_About this exercise_
Copy, exactly and without additions, every line in the records below from the one holding "pink hammer [708,283,798,329]" through the one holding "none -> orange domino [544,235,636,284]", both ends included.
Material to process START
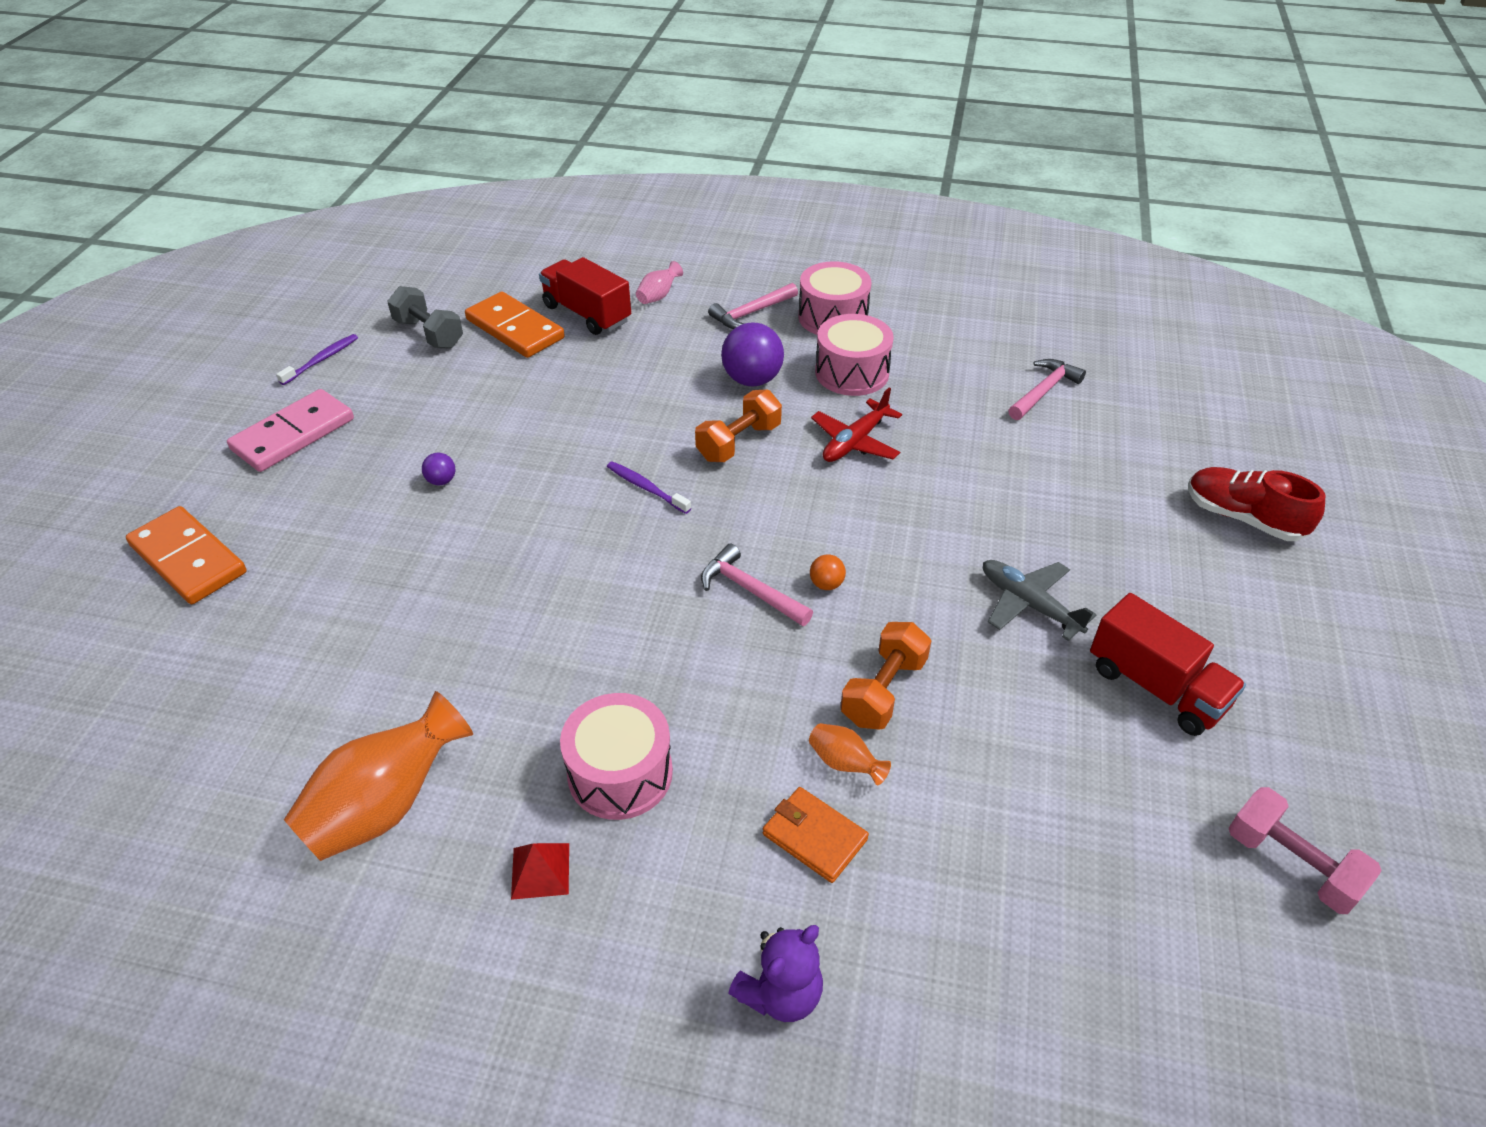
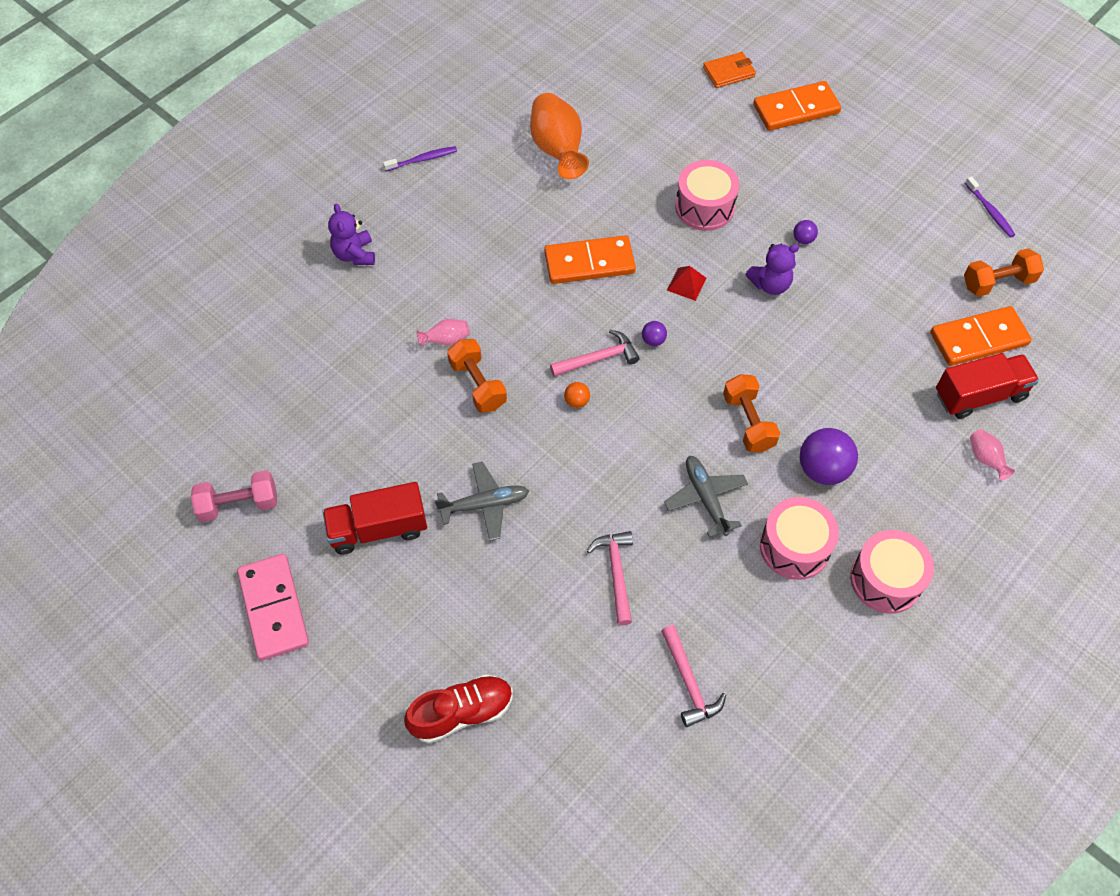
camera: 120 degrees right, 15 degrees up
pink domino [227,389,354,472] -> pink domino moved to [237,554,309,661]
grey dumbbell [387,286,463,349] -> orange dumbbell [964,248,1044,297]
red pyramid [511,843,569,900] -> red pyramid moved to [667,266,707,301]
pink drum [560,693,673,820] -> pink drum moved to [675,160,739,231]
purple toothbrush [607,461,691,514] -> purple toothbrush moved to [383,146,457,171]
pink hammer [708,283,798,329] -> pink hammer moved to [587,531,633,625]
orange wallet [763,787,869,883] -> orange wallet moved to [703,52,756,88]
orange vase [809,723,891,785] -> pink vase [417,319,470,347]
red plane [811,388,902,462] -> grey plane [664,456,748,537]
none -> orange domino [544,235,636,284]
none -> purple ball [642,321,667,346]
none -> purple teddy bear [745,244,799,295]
Material to process END
Material to process START
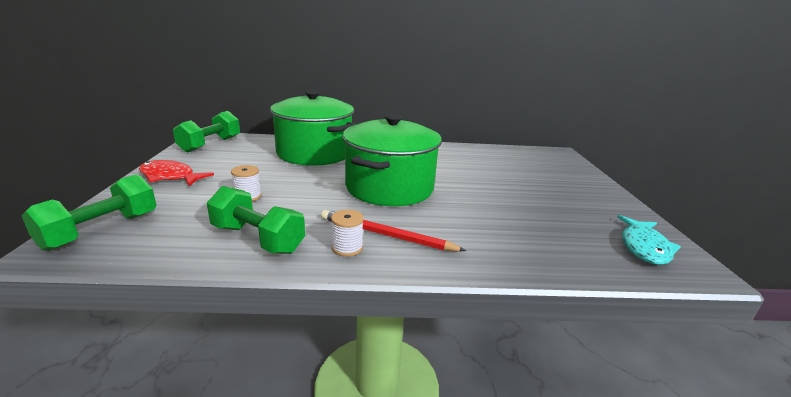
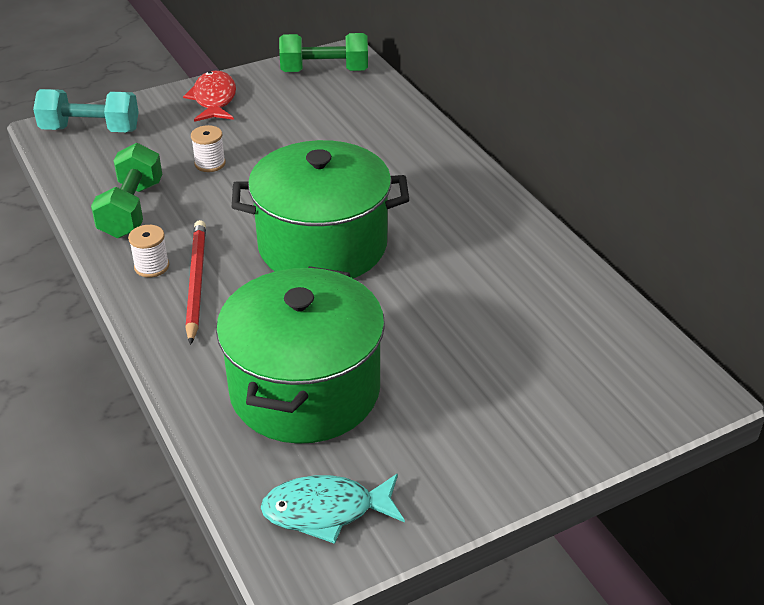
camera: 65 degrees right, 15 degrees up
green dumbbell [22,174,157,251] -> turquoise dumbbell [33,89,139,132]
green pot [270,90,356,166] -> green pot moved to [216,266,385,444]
Material to process END
Material to process START
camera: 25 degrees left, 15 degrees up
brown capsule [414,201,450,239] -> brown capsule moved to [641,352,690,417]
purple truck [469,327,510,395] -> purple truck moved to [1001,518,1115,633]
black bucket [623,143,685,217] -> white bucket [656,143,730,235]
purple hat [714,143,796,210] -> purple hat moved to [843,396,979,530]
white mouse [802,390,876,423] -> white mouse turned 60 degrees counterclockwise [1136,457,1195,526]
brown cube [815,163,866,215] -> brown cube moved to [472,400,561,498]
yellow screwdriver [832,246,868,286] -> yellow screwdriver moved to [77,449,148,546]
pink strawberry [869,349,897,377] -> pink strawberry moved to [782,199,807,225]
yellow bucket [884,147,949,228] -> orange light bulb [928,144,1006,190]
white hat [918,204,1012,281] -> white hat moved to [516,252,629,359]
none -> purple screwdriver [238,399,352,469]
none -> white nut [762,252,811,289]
Material to process END
_Answer space_
pink hammer [708,283,798,329] -> pink hammer moved to [587,531,633,625]
orange wallet [763,787,869,883] -> orange wallet moved to [703,52,756,88]
orange vase [809,723,891,785] -> pink vase [417,319,470,347]
red plane [811,388,902,462] -> grey plane [664,456,748,537]
none -> orange domino [544,235,636,284]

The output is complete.